Dataset excerpts
※ ※ ※

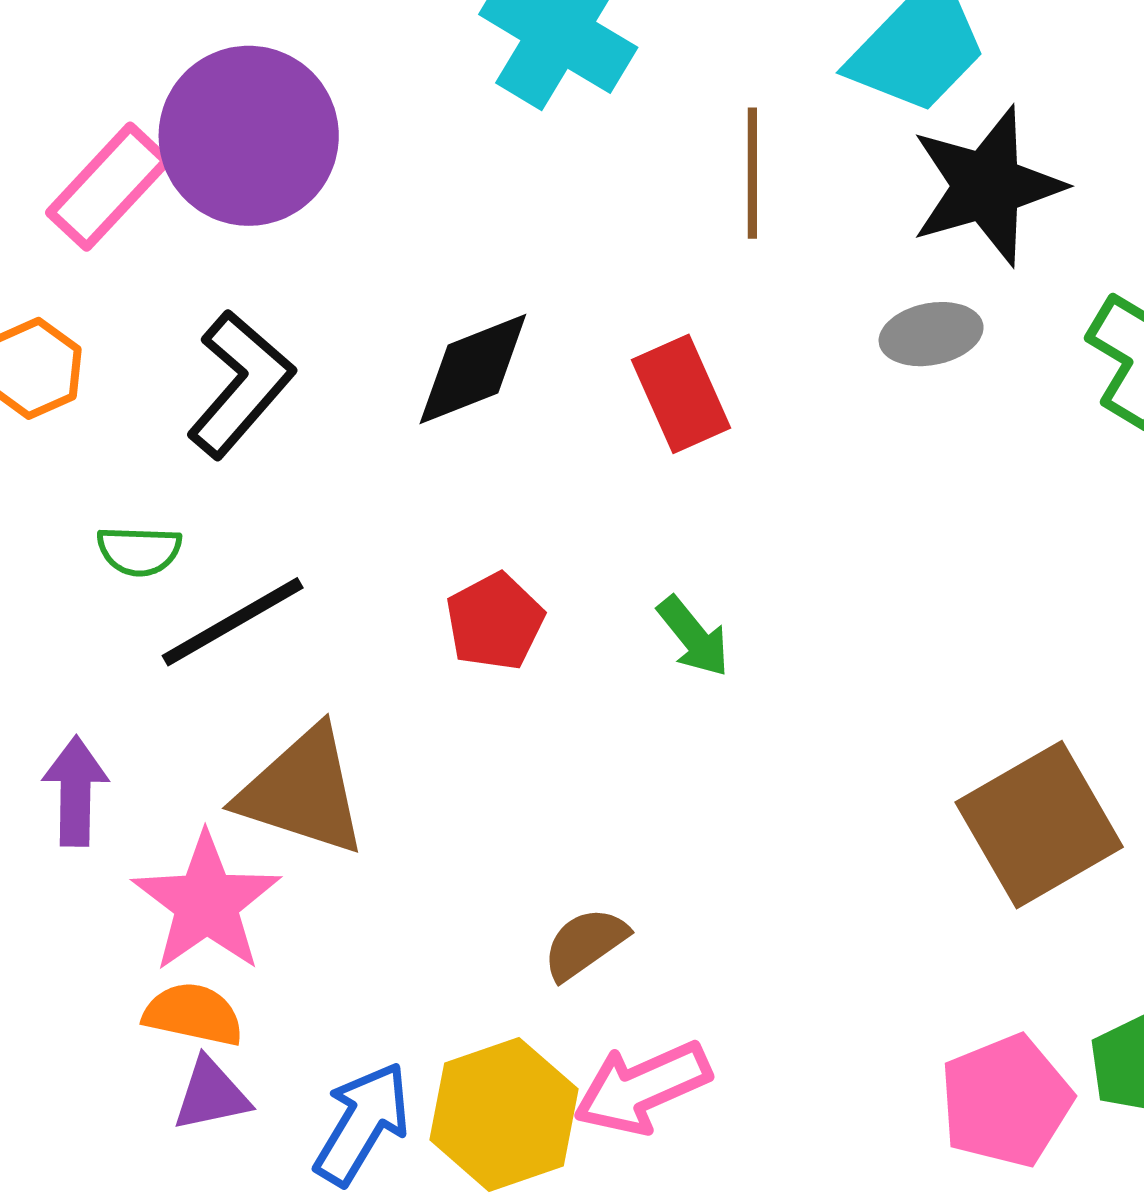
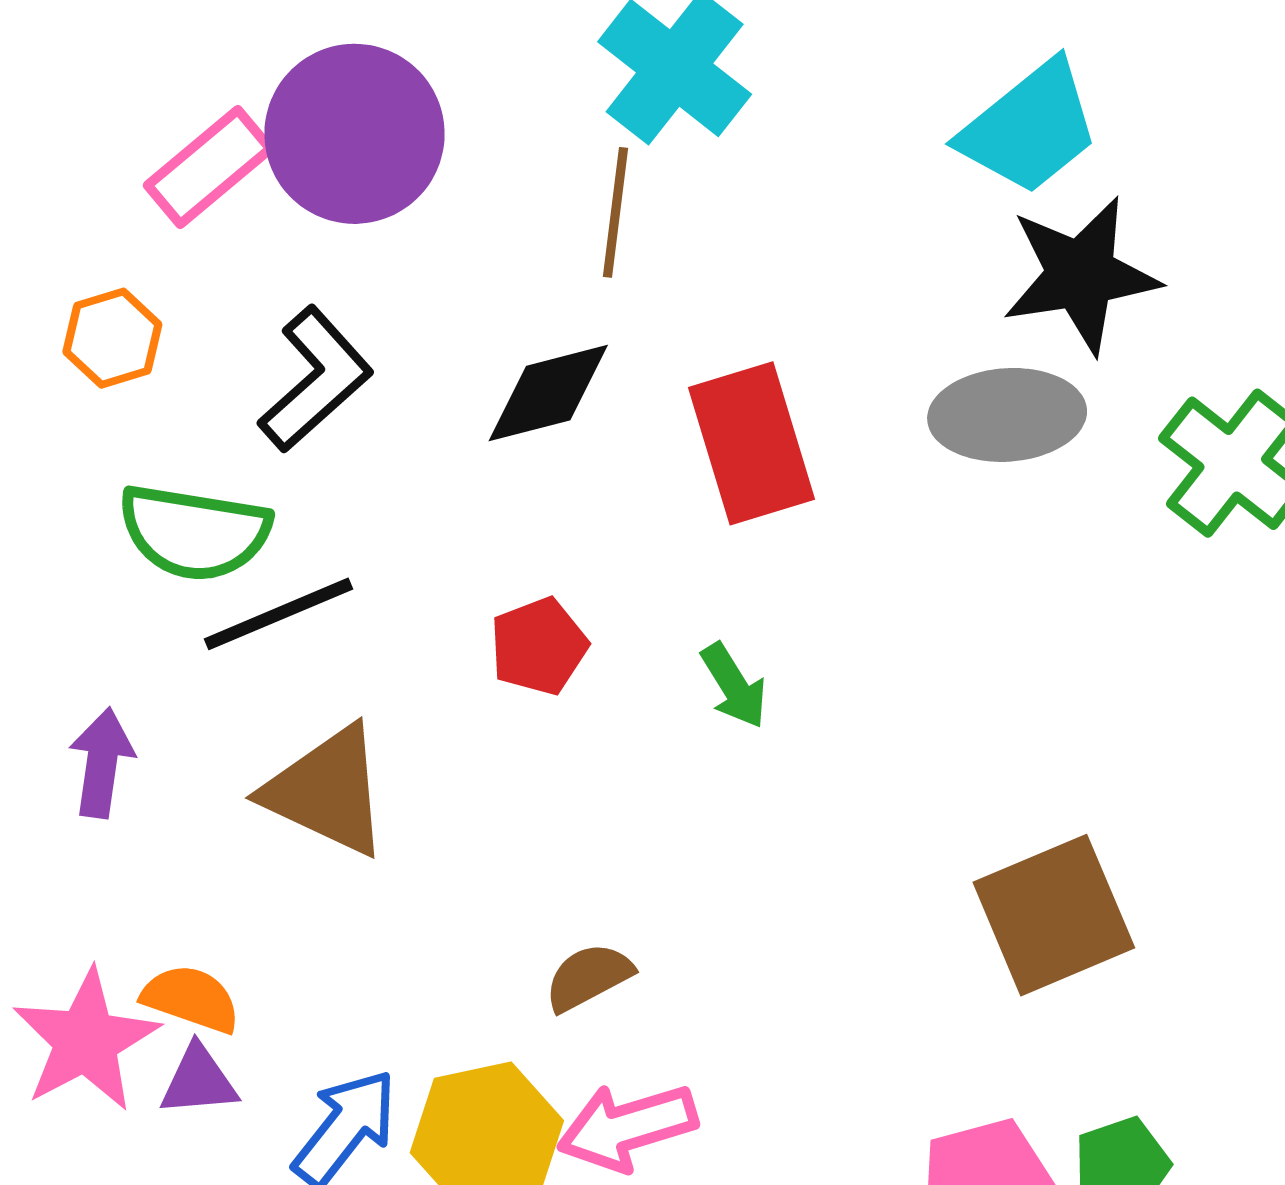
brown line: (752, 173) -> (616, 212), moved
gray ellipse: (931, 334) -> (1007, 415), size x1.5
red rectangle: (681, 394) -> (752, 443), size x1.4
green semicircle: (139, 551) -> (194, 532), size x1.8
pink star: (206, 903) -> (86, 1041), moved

※ ※ ※

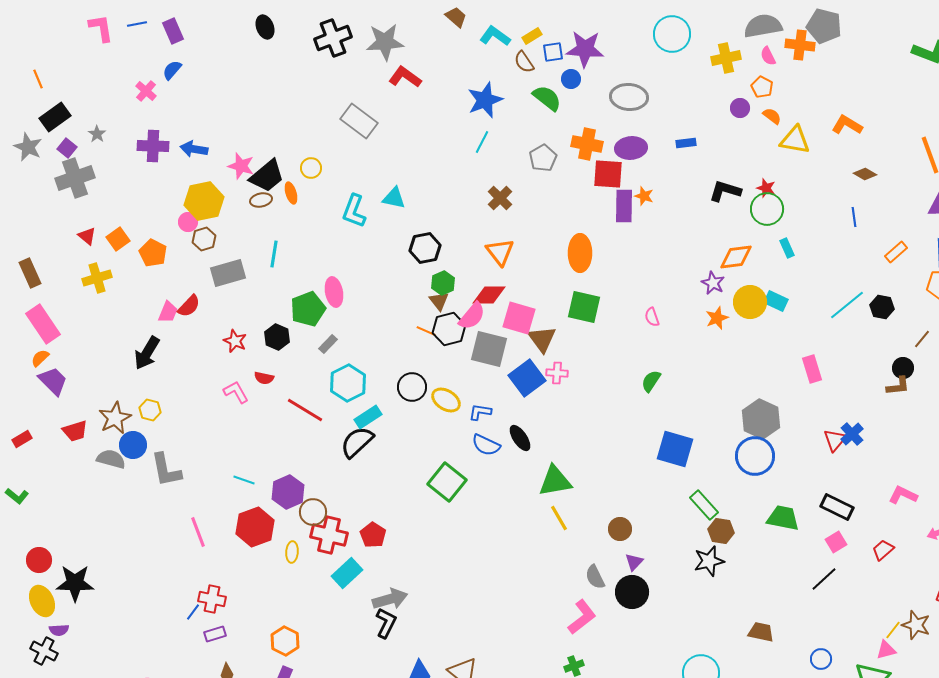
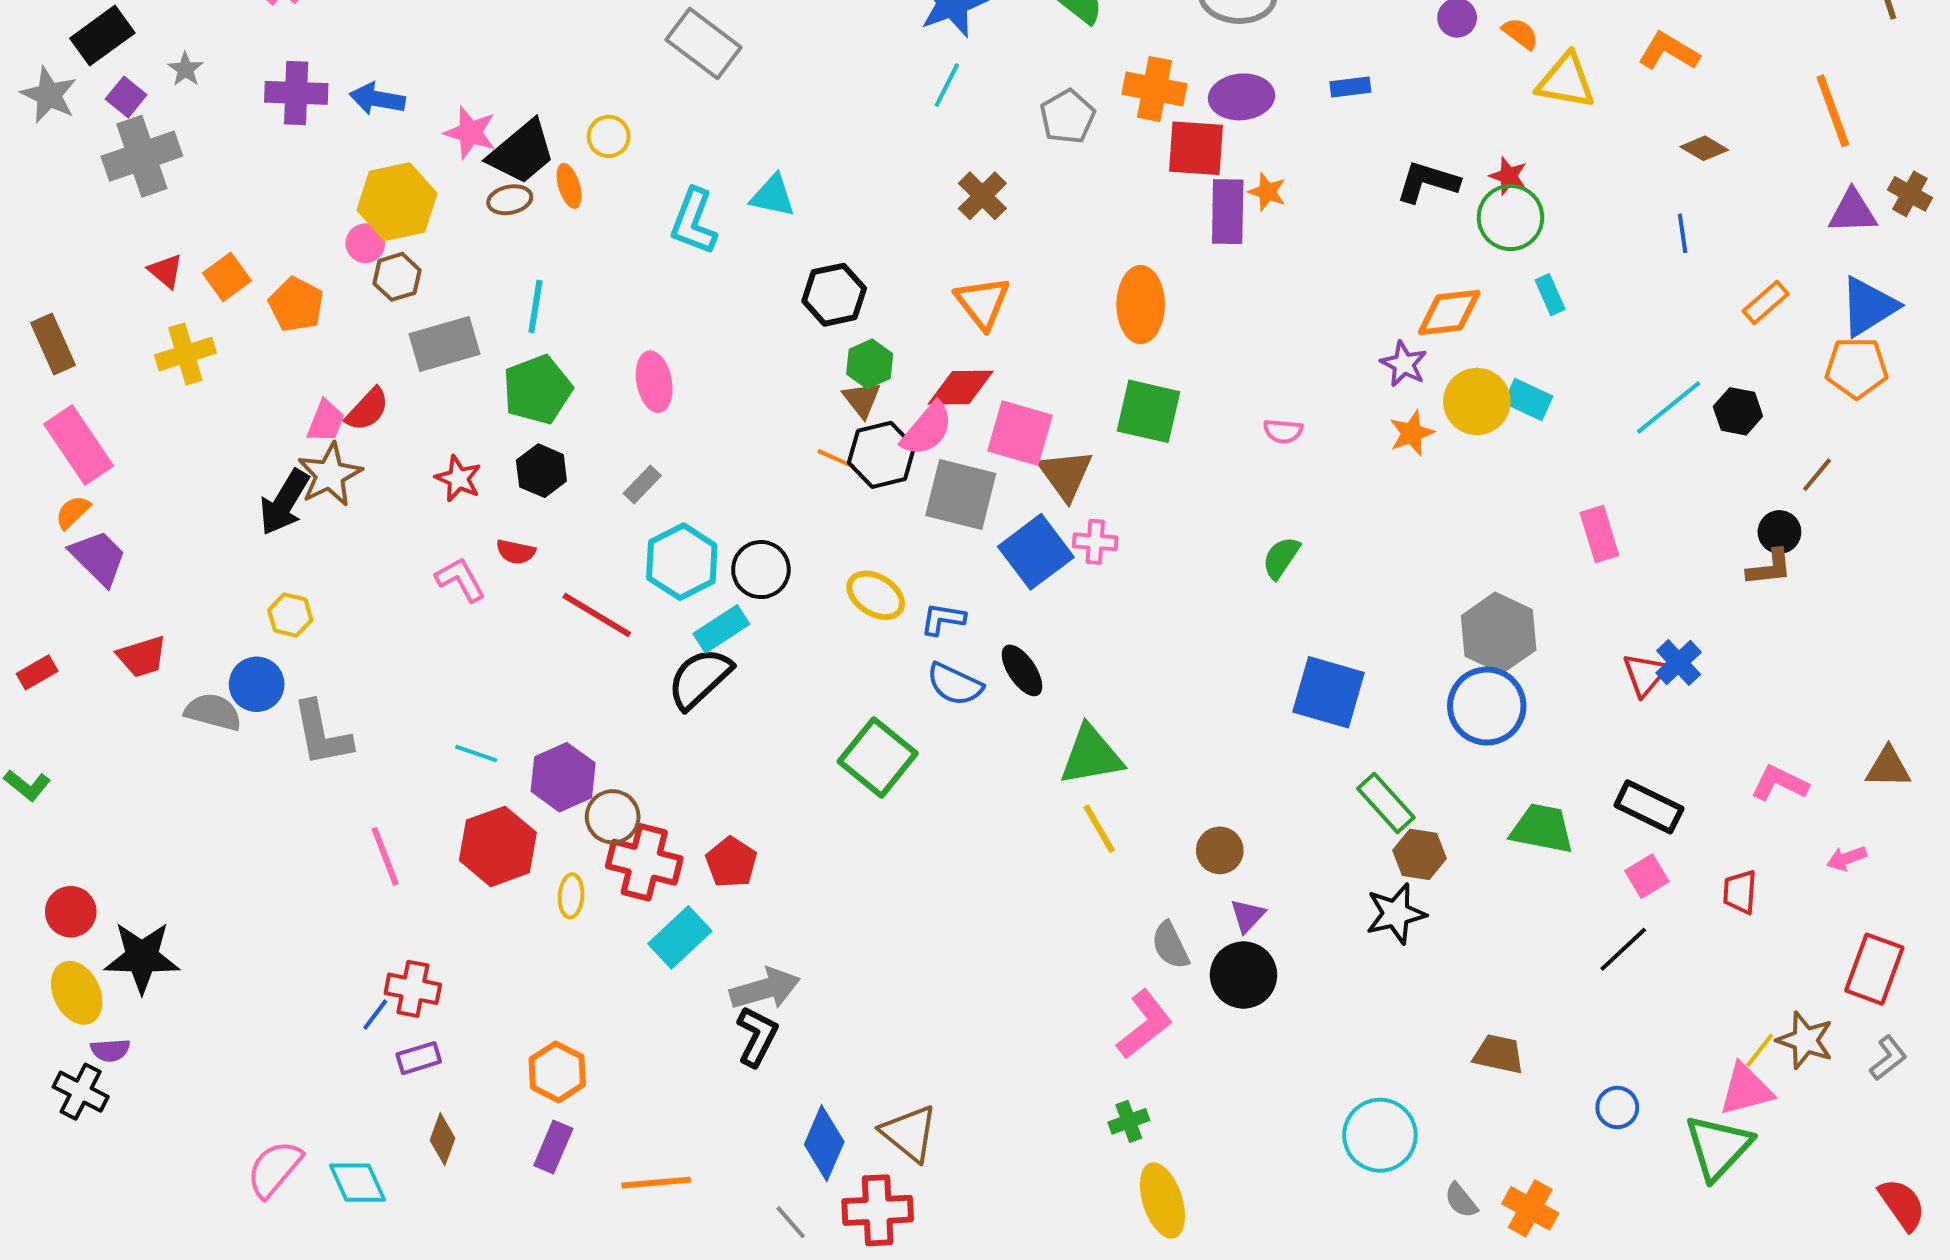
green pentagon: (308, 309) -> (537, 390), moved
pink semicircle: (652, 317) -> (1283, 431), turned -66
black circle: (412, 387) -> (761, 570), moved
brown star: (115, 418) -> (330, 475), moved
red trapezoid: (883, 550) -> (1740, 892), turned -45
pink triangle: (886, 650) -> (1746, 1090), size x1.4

※ ※ ※

Work to be completed
Once you find the line with "red trapezoid: (883, 550)" above, print it and every line after it up to and including the line with "pink triangle: (886, 650)", exactly as written and nothing else.

Output
red trapezoid: (883, 550) -> (1740, 892), turned -45
pink triangle: (886, 650) -> (1746, 1090), size x1.4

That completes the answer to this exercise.